> **What this task involves**: Lines from the one containing "JP1 pin 1: GND -> T13" through the last line of the data below are to be returned exactly; leave out the rest.

> **Data**:
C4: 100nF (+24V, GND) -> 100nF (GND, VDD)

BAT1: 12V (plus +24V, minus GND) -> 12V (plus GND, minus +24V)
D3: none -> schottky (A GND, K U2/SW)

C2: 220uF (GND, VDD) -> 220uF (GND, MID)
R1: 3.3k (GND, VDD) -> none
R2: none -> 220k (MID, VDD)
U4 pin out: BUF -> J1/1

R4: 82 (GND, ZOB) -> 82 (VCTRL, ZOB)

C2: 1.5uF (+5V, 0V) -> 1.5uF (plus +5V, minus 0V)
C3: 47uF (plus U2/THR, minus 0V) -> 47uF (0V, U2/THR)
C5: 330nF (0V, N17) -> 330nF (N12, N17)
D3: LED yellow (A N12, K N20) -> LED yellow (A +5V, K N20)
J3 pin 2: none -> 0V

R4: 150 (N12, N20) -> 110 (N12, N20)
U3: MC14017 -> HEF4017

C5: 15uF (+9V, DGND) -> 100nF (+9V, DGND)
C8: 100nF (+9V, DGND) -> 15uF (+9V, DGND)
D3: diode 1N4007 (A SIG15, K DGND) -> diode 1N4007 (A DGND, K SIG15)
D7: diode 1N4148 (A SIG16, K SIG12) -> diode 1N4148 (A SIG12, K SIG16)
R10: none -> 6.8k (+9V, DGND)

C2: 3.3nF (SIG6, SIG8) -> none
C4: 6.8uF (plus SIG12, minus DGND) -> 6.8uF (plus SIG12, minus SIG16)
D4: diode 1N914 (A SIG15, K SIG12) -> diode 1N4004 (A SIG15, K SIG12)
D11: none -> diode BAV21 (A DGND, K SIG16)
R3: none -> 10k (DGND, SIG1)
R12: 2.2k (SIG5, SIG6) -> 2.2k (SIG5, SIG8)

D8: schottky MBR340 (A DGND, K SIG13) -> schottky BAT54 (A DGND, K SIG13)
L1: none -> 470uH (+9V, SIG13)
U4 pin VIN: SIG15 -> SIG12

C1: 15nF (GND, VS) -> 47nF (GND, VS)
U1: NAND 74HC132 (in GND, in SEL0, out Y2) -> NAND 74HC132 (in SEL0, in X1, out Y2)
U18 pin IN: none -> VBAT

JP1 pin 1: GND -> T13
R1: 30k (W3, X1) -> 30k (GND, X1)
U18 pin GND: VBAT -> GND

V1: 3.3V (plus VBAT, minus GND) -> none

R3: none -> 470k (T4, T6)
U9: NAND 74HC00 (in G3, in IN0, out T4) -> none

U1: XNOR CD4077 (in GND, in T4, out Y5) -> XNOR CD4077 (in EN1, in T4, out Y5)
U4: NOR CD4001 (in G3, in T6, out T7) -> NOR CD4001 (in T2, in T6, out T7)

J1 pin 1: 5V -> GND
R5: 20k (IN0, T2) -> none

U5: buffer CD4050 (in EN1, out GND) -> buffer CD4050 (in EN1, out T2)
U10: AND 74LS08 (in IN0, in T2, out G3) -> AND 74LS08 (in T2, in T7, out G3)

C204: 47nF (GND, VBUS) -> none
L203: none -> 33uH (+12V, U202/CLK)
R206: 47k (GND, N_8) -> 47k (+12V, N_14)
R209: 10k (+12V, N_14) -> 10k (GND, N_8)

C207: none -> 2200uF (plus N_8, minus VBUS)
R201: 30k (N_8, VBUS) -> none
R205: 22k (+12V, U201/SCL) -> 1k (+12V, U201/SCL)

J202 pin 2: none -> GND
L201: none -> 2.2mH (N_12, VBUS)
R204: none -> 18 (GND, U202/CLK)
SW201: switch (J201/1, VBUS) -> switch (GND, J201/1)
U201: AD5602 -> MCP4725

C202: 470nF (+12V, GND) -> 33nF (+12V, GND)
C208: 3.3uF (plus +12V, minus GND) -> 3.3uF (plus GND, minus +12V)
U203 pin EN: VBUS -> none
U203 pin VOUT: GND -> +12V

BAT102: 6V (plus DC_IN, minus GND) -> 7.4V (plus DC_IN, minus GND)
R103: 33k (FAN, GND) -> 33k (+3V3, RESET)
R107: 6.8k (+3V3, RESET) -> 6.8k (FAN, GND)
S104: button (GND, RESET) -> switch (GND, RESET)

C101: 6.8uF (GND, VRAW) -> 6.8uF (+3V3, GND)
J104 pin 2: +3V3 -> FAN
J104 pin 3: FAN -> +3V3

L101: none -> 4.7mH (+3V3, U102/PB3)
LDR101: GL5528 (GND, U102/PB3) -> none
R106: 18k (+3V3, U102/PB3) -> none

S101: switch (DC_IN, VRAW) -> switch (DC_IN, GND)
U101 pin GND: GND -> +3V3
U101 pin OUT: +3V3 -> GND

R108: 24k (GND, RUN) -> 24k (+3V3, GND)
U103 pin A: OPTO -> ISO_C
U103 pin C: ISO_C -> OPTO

> **The answer**:
JP1 pin 1: GND -> T13
R1: 30k (W3, X1) -> 30k (GND, X1)
U18 pin GND: VBAT -> GND

V1: 3.3V (plus VBAT, minus GND) -> none

R3: none -> 470k (T4, T6)
U9: NAND 74HC00 (in G3, in IN0, out T4) -> none

U1: XNOR CD4077 (in GND, in T4, out Y5) -> XNOR CD4077 (in EN1, in T4, out Y5)
U4: NOR CD4001 (in G3, in T6, out T7) -> NOR CD4001 (in T2, in T6, out T7)

J1 pin 1: 5V -> GND
R5: 20k (IN0, T2) -> none

U5: buffer CD4050 (in EN1, out GND) -> buffer CD4050 (in EN1, out T2)
U10: AND 74LS08 (in IN0, in T2, out G3) -> AND 74LS08 (in T2, in T7, out G3)

C204: 47nF (GND, VBUS) -> none
L203: none -> 33uH (+12V, U202/CLK)
R206: 47k (GND, N_8) -> 47k (+12V, N_14)
R209: 10k (+12V, N_14) -> 10k (GND, N_8)

C207: none -> 2200uF (plus N_8, minus VBUS)
R201: 30k (N_8, VBUS) -> none
R205: 22k (+12V, U201/SCL) -> 1k (+12V, U201/SCL)

J202 pin 2: none -> GND
L201: none -> 2.2mH (N_12, VBUS)
R204: none -> 18 (GND, U202/CLK)
SW201: switch (J201/1, VBUS) -> switch (GND, J201/1)
U201: AD5602 -> MCP4725

C202: 470nF (+12V, GND) -> 33nF (+12V, GND)
C208: 3.3uF (plus +12V, minus GND) -> 3.3uF (plus GND, minus +12V)
U203 pin EN: VBUS -> none
U203 pin VOUT: GND -> +12V

BAT102: 6V (plus DC_IN, minus GND) -> 7.4V (plus DC_IN, minus GND)
R103: 33k (FAN, GND) -> 33k (+3V3, RESET)
R107: 6.8k (+3V3, RESET) -> 6.8k (FAN, GND)
S104: button (GND, RESET) -> switch (GND, RESET)

C101: 6.8uF (GND, VRAW) -> 6.8uF (+3V3, GND)
J104 pin 2: +3V3 -> FAN
J104 pin 3: FAN -> +3V3

L101: none -> 4.7mH (+3V3, U102/PB3)
LDR101: GL5528 (GND, U102/PB3) -> none
R106: 18k (+3V3, U102/PB3) -> none

S101: switch (DC_IN, VRAW) -> switch (DC_IN, GND)
U101 pin GND: GND -> +3V3
U101 pin OUT: +3V3 -> GND

R108: 24k (GND, RUN) -> 24k (+3V3, GND)
U103 pin A: OPTO -> ISO_C
U103 pin C: ISO_C -> OPTO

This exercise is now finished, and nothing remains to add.